- Scene image comparisons:
* * * * * * * * *

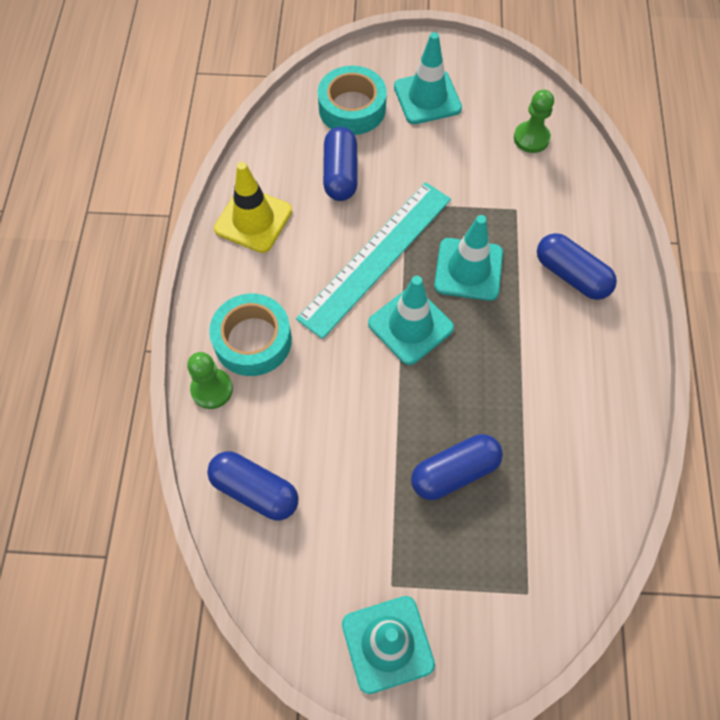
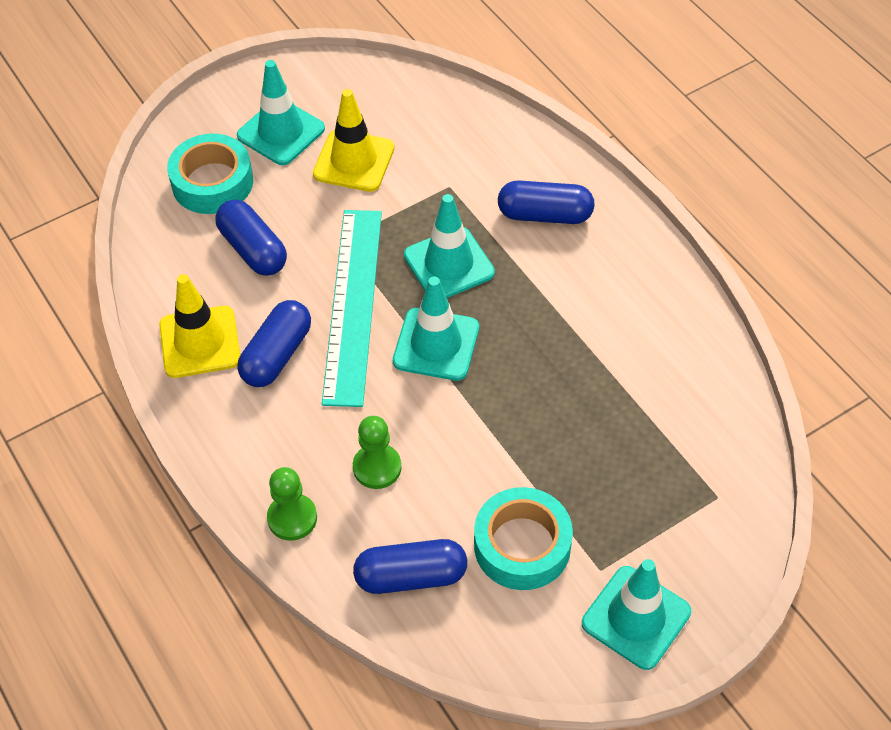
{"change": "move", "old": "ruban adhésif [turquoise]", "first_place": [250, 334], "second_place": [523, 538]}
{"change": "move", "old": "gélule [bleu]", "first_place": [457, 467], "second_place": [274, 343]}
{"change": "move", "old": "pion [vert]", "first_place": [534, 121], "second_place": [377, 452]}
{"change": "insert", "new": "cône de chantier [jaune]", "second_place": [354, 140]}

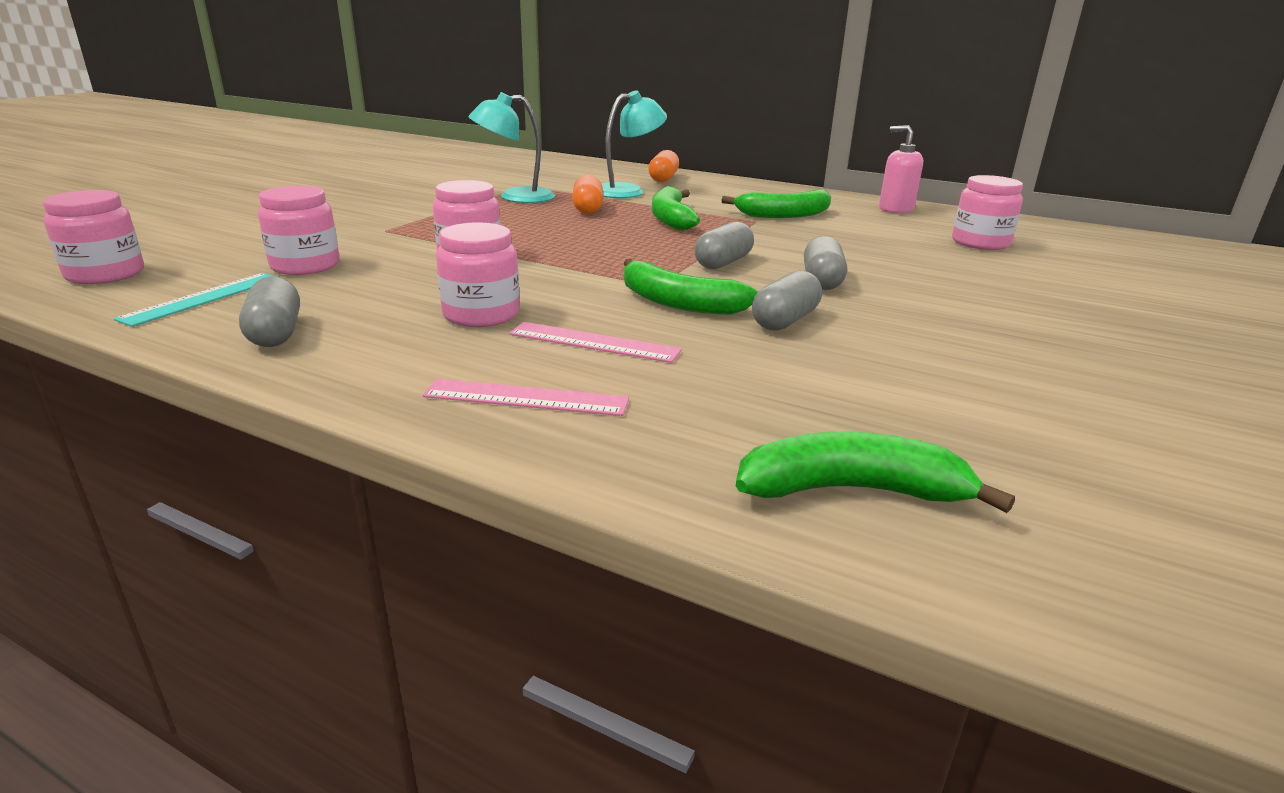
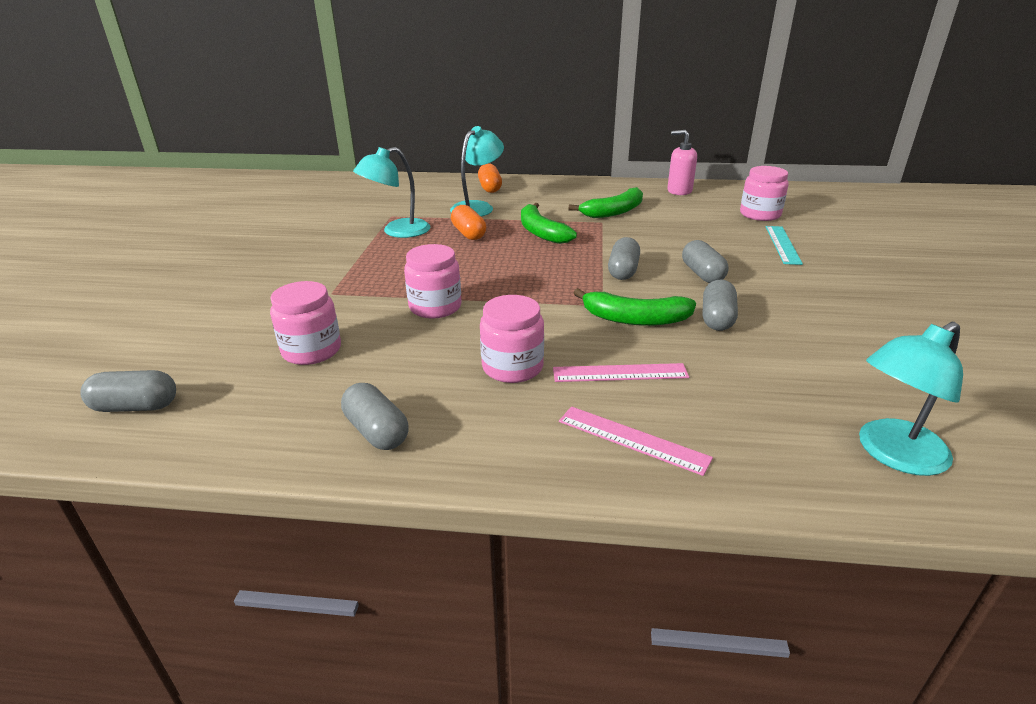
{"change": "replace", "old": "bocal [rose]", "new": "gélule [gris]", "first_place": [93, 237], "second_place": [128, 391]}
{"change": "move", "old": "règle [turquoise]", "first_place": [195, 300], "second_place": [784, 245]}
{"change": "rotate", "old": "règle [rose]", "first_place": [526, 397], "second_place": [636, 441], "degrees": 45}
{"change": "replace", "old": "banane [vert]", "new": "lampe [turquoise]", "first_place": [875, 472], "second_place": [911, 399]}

* * * * * * * * *

- What the task requires: All of the lines above should be printed exactly, minus the pictures.

- Response to this task:
{"change": "move", "old": "ruban adhésif [turquoise]", "first_place": [250, 334], "second_place": [523, 538]}
{"change": "move", "old": "gélule [bleu]", "first_place": [457, 467], "second_place": [274, 343]}
{"change": "move", "old": "pion [vert]", "first_place": [534, 121], "second_place": [377, 452]}
{"change": "insert", "new": "cône de chantier [jaune]", "second_place": [354, 140]}

{"change": "replace", "old": "bocal [rose]", "new": "gélule [gris]", "first_place": [93, 237], "second_place": [128, 391]}
{"change": "move", "old": "règle [turquoise]", "first_place": [195, 300], "second_place": [784, 245]}
{"change": "rotate", "old": "règle [rose]", "first_place": [526, 397], "second_place": [636, 441], "degrees": 45}
{"change": "replace", "old": "banane [vert]", "new": "lampe [turquoise]", "first_place": [875, 472], "second_place": [911, 399]}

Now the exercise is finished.